§ **YOUR INSTRUCTIONS**
The answer is the full set of records, given again exactly and without images.
[[ RECORDS TO USE, beginning ]]
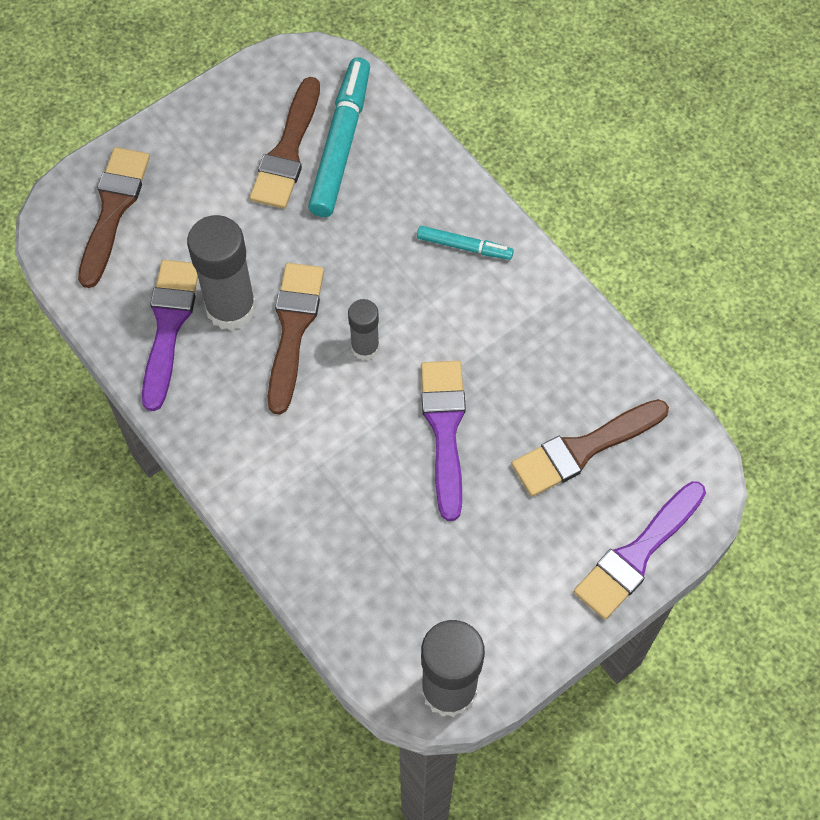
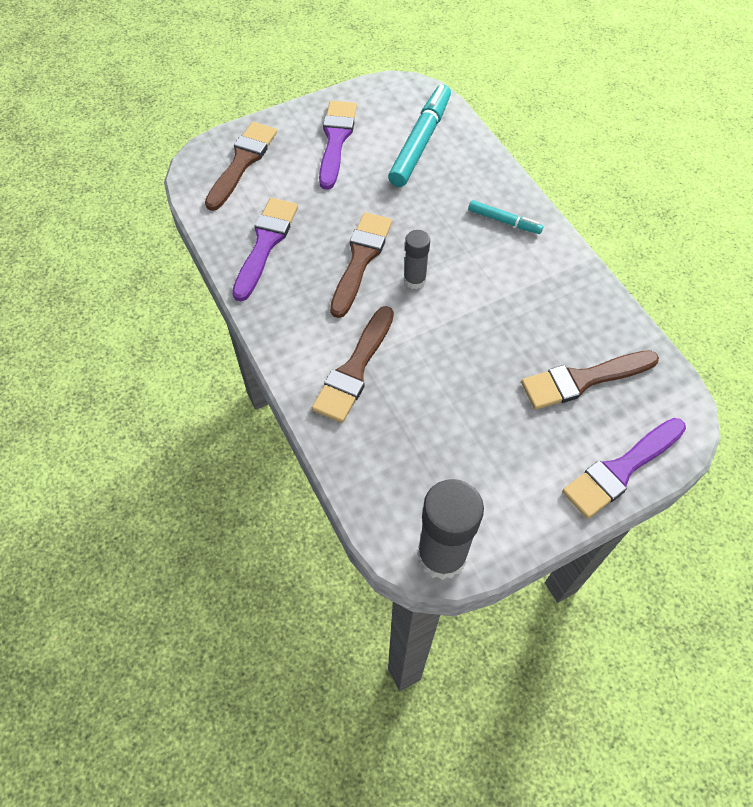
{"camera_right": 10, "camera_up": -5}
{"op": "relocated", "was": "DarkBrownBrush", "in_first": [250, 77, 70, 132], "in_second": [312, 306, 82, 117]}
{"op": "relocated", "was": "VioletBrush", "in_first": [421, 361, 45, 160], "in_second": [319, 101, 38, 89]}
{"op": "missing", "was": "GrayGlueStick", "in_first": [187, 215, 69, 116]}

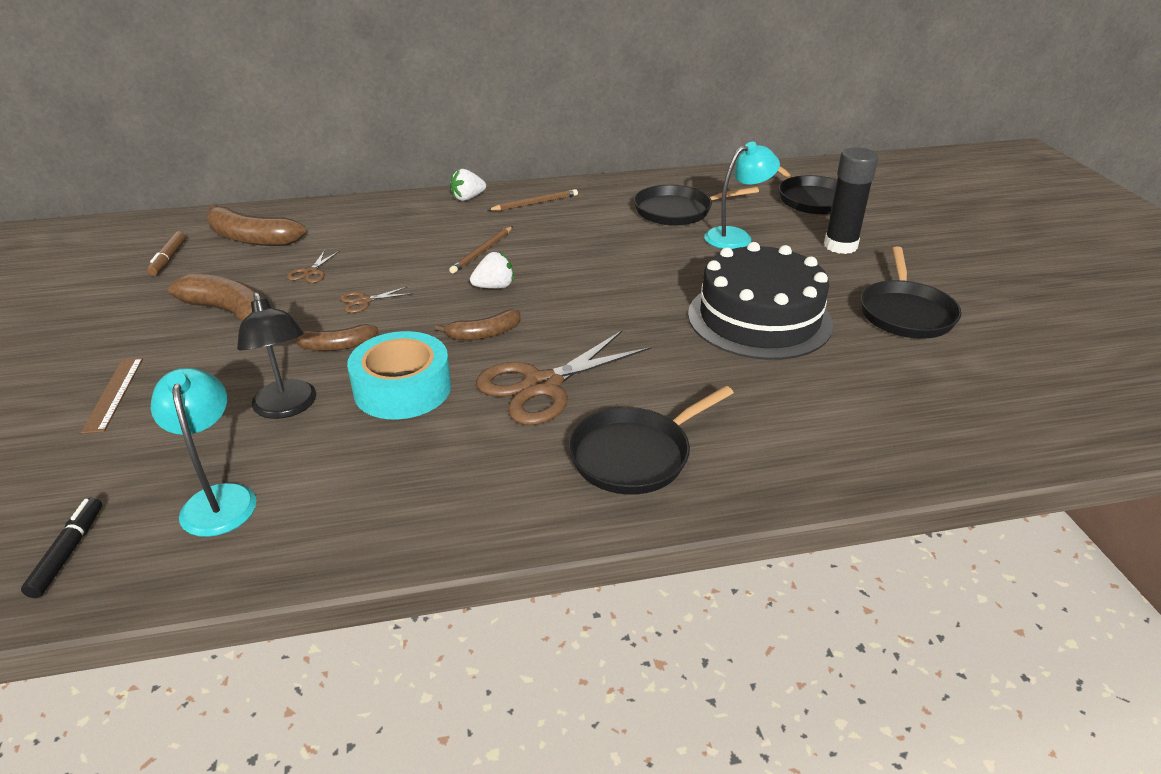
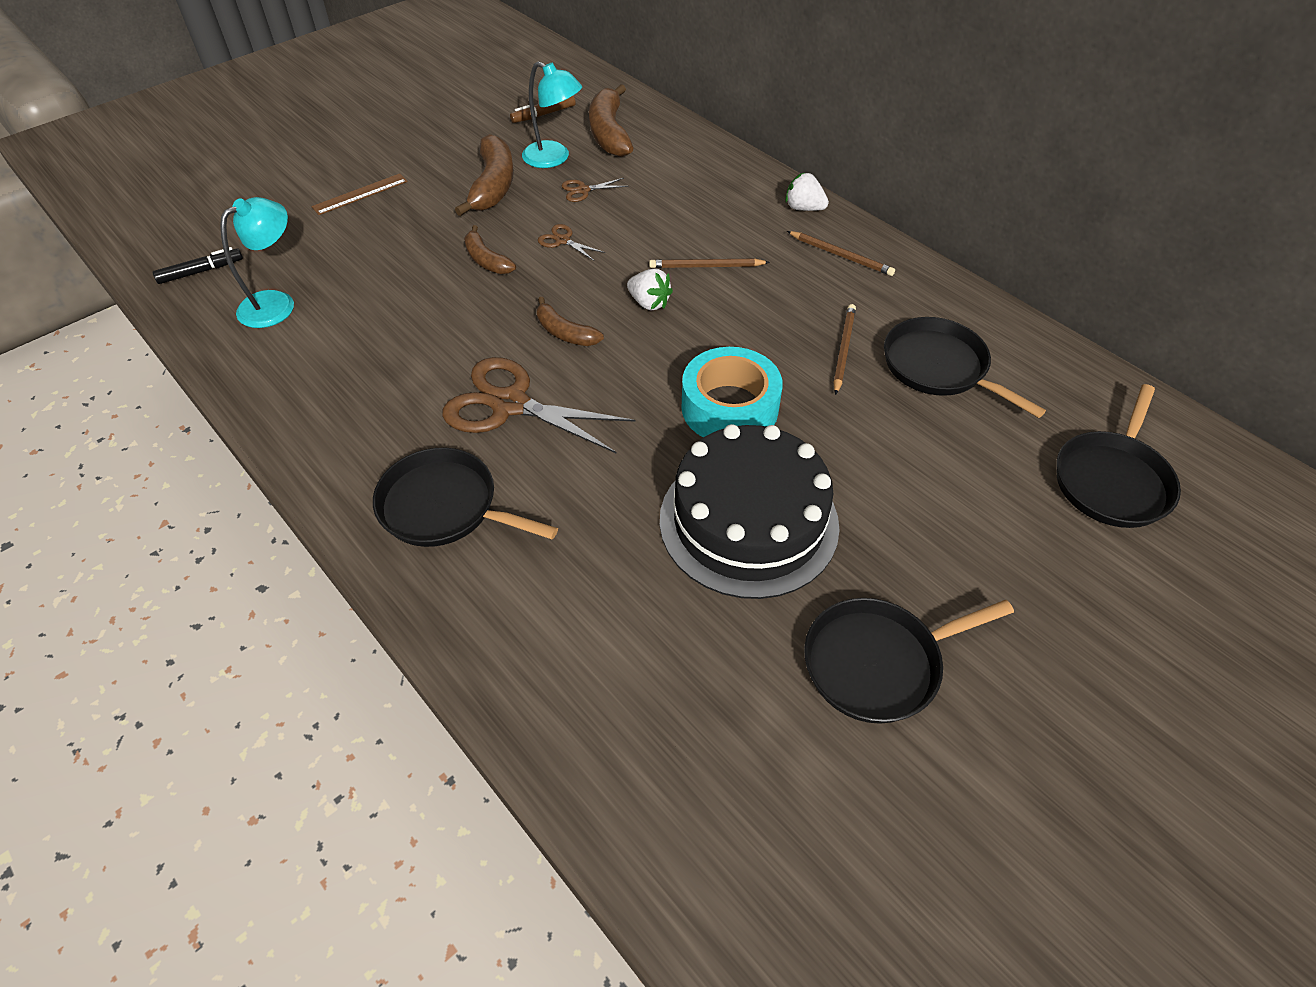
{"camera_right": 60, "camera_up": 15}
{"op": "relocated", "was": "TealReadingLamp", "in_first": [704, 142, 76, 107], "in_second": [522, 61, 60, 107]}
{"op": "relocated", "was": "TealStickyTape", "in_first": [347, 331, 104, 88], "in_second": [682, 347, 101, 91]}
{"op": "appeared", "now": "DarkBrownPencil", "in_second": [833, 304, 23, 91]}
{"op": "missing", "was": "EbonyReadingLamp", "in_first": [237, 292, 79, 127]}
{"op": "missing", "was": "EbonyGlueStick", "in_first": [824, 147, 54, 107]}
[[ RECORDS TO USE, end ]]
§ **RESULT FOR THIS TASK**
{"camera_right": 10, "camera_up": -5}
{"op": "relocated", "was": "DarkBrownBrush", "in_first": [250, 77, 70, 132], "in_second": [312, 306, 82, 117]}
{"op": "relocated", "was": "VioletBrush", "in_first": [421, 361, 45, 160], "in_second": [319, 101, 38, 89]}
{"op": "missing", "was": "GrayGlueStick", "in_first": [187, 215, 69, 116]}

{"camera_right": 60, "camera_up": 15}
{"op": "relocated", "was": "TealReadingLamp", "in_first": [704, 142, 76, 107], "in_second": [522, 61, 60, 107]}
{"op": "relocated", "was": "TealStickyTape", "in_first": [347, 331, 104, 88], "in_second": [682, 347, 101, 91]}
{"op": "appeared", "now": "DarkBrownPencil", "in_second": [833, 304, 23, 91]}
{"op": "missing", "was": "EbonyReadingLamp", "in_first": [237, 292, 79, 127]}
{"op": "missing", "was": "EbonyGlueStick", "in_first": [824, 147, 54, 107]}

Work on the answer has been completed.